Work order: From the records below, copy the lines that include "yellow".

*** Opening of Data section ***

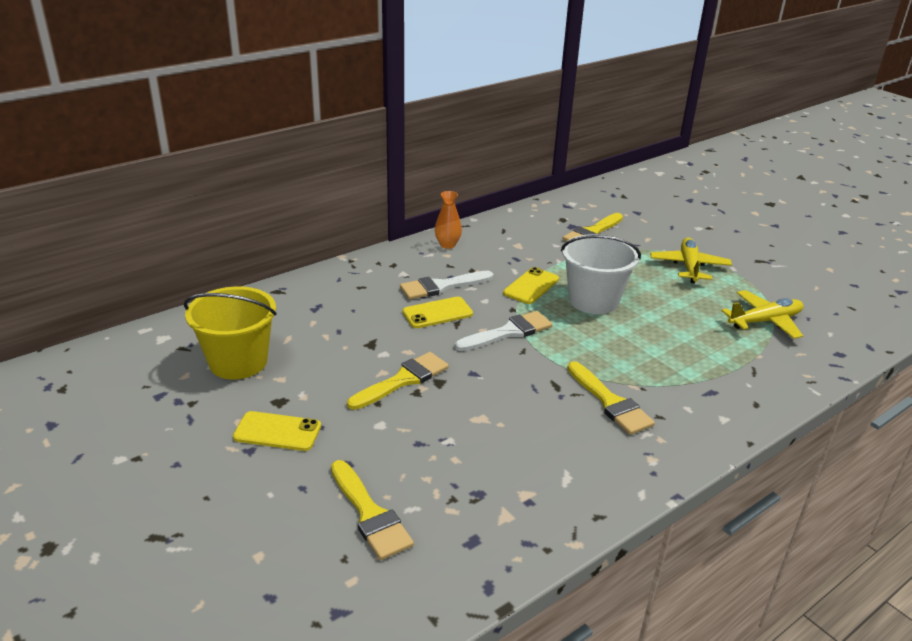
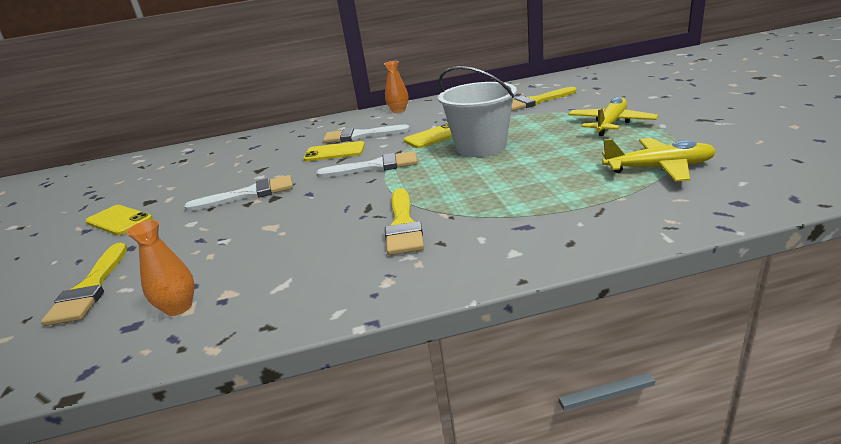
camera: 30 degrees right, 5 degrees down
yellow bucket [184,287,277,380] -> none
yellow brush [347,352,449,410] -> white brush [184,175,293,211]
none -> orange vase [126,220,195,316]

*** Close of Data section ***
*** Opening of Data section ***

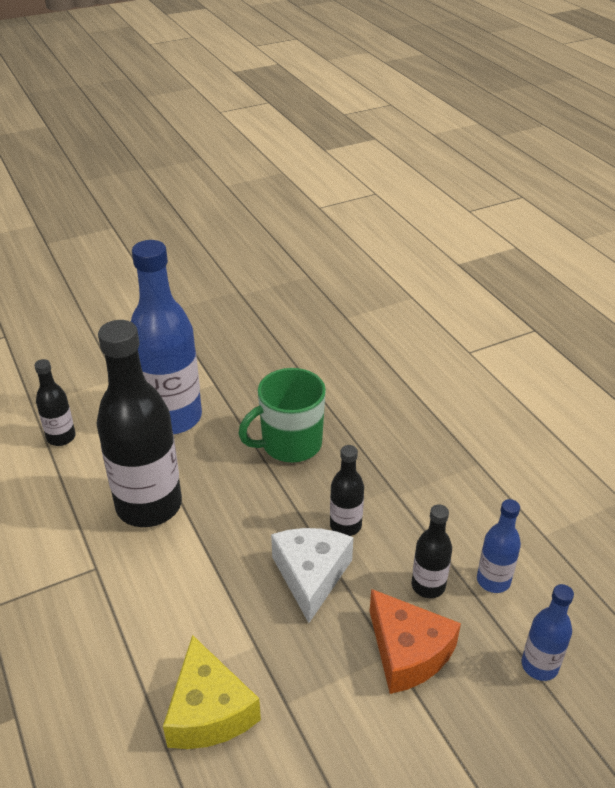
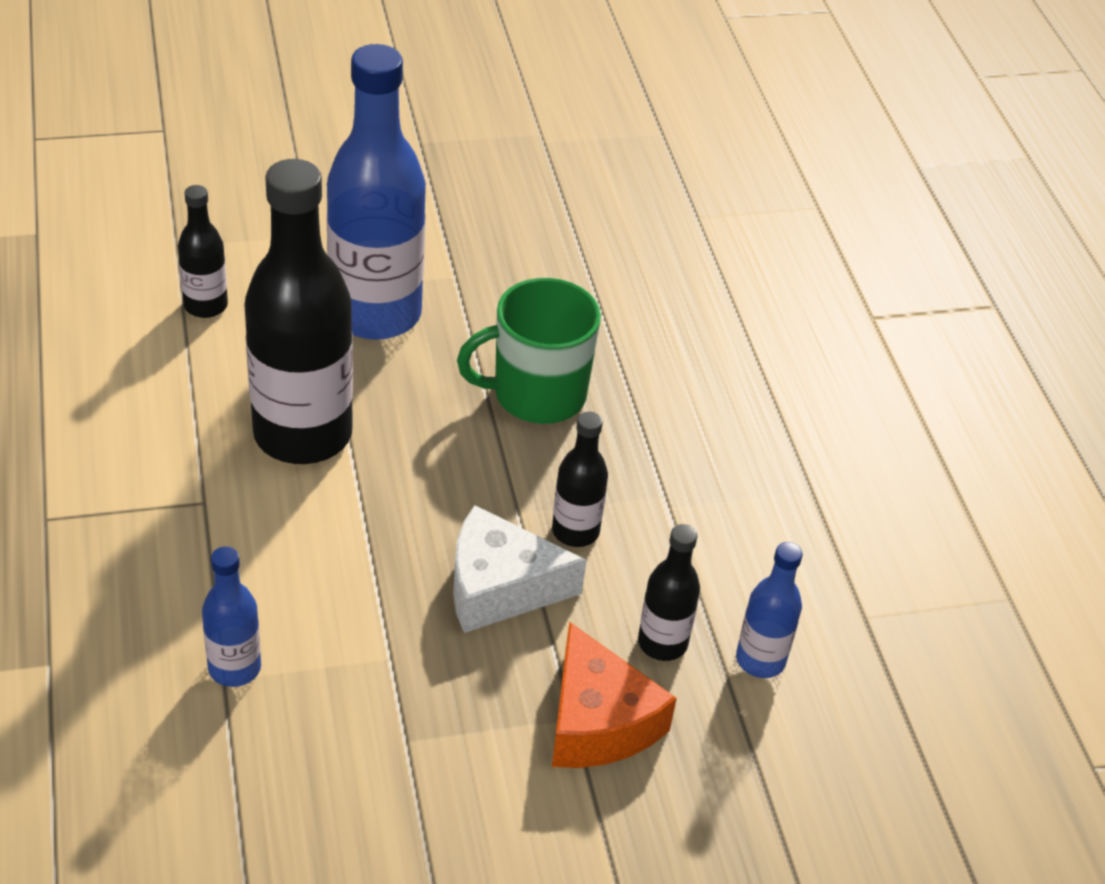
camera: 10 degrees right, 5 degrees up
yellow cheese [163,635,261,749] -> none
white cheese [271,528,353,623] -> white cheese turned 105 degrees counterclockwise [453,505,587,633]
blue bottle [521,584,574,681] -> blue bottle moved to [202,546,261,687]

*** Close of Data section ***
*** Opening of Data section ***

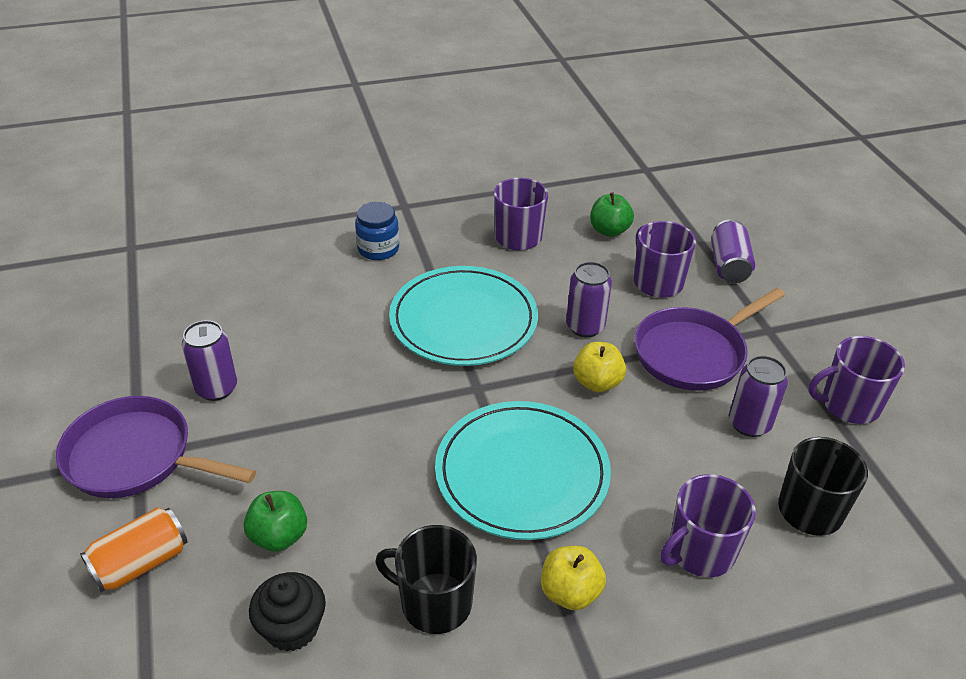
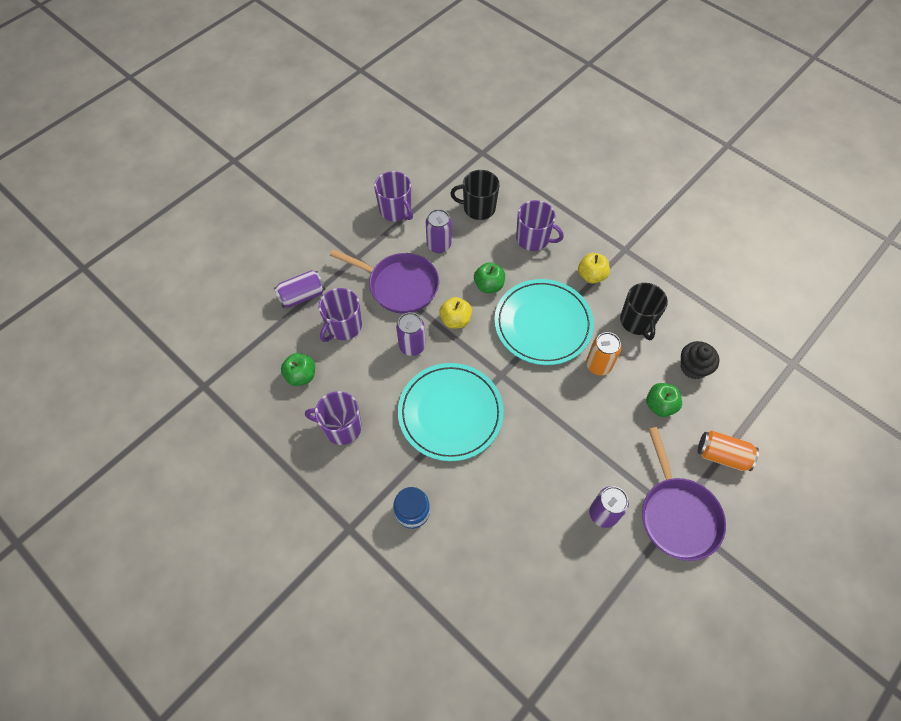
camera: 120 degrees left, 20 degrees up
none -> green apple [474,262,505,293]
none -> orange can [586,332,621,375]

*** Close of Data section ***

Answer box:
yellow bucket [184,287,277,380] -> none
yellow brush [347,352,449,410] -> white brush [184,175,293,211]
yellow cheese [163,635,261,749] -> none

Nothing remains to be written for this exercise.